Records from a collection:
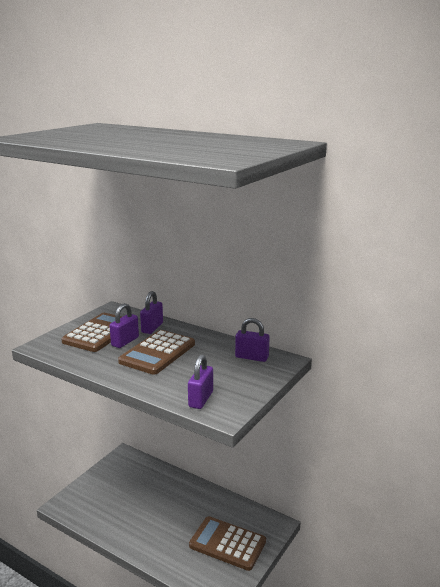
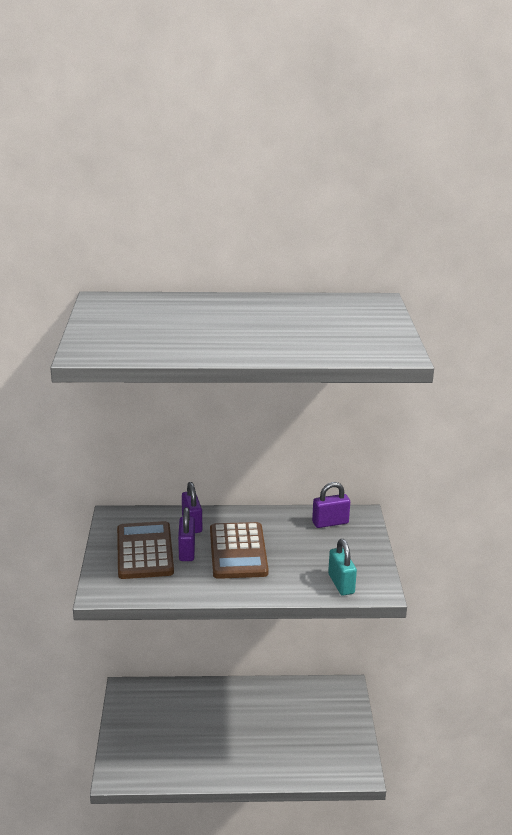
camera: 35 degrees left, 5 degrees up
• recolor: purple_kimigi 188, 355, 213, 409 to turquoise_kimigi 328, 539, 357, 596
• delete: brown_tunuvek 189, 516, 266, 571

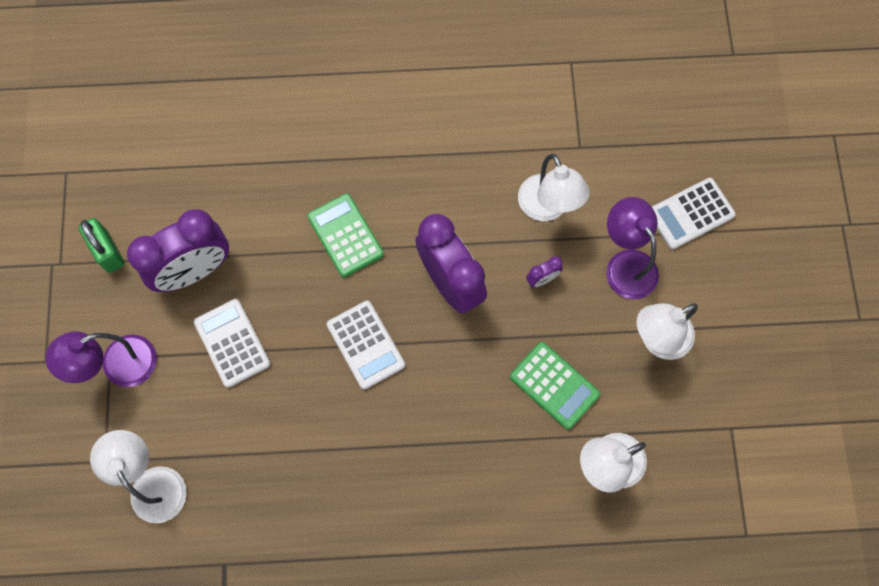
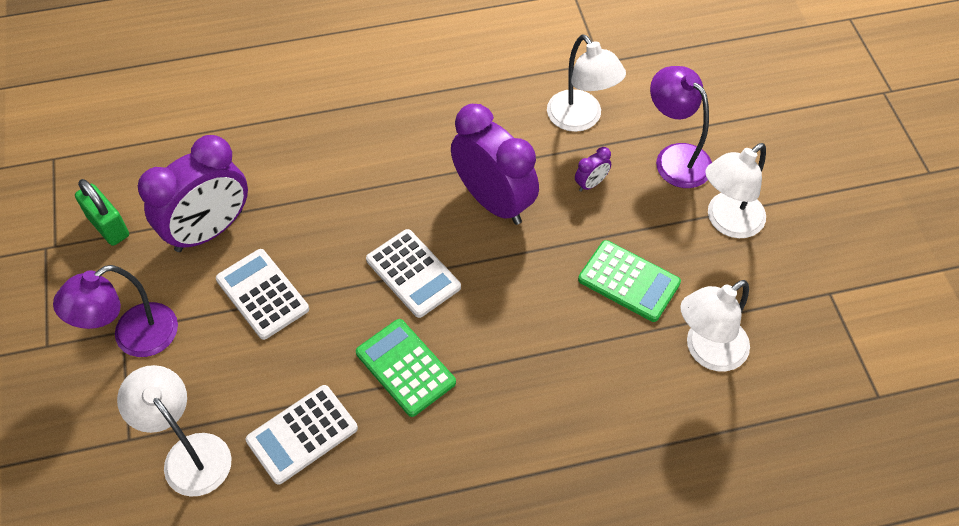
camera: 10 degrees left, 15 degrees down
• move: white_tunuvek 652, 178, 736, 249 to 246, 385, 358, 485
• move: green_tunuvek 307, 194, 384, 277 to 356, 319, 456, 417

What needs to be done
Could you write out all the records exactly, without the pictures?

Response to the exercise
camera: 35 degrees left, 5 degrees up
• recolor: purple_kimigi 188, 355, 213, 409 to turquoise_kimigi 328, 539, 357, 596
• delete: brown_tunuvek 189, 516, 266, 571

camera: 10 degrees left, 15 degrees down
• move: white_tunuvek 652, 178, 736, 249 to 246, 385, 358, 485
• move: green_tunuvek 307, 194, 384, 277 to 356, 319, 456, 417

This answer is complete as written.